Task to complete: Under this line are the records; write out word for word the part that begins at the line containing "black candle: 4 -> 2" and ends at the line containing "purple tree: 6 -> 3", and no more.

Data under study:
------------

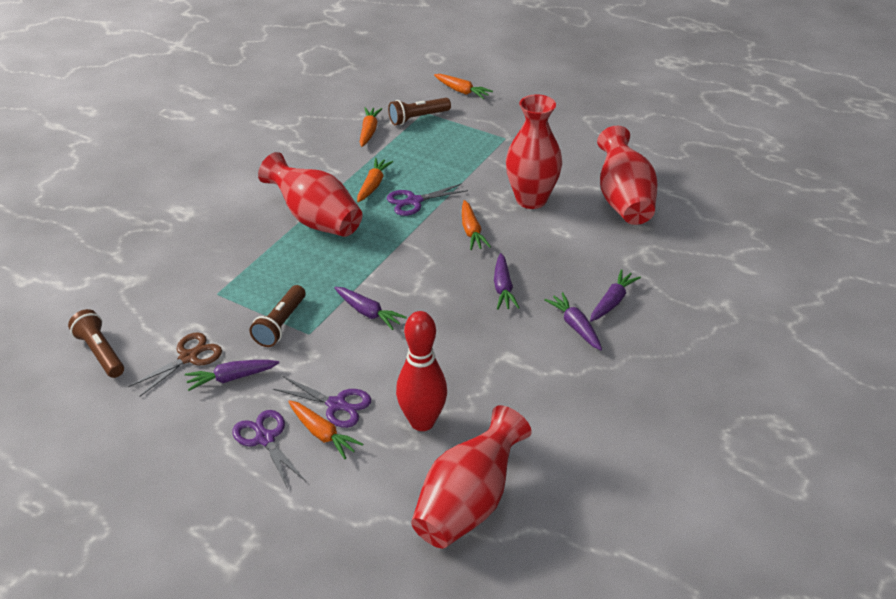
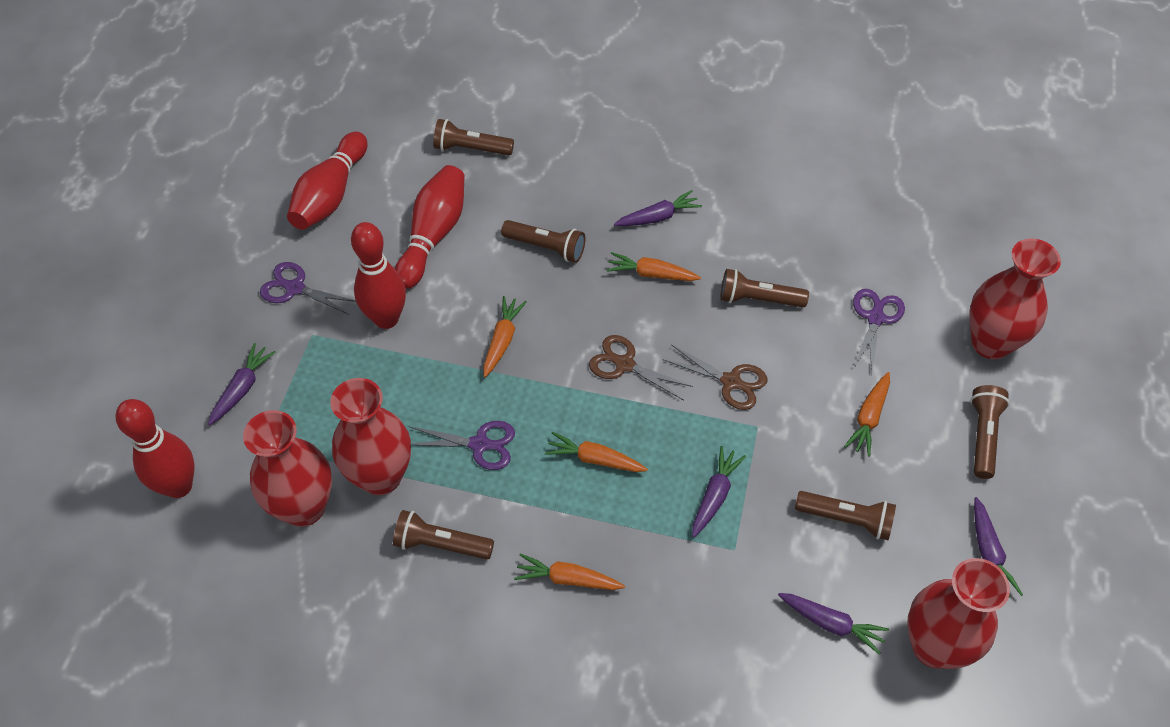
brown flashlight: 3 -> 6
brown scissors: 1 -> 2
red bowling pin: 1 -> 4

------------

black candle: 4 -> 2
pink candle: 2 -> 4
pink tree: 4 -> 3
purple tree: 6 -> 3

------------

Result for this exercise:
black candle: 4 -> 2
pink candle: 2 -> 4
pink tree: 4 -> 3
purple tree: 6 -> 3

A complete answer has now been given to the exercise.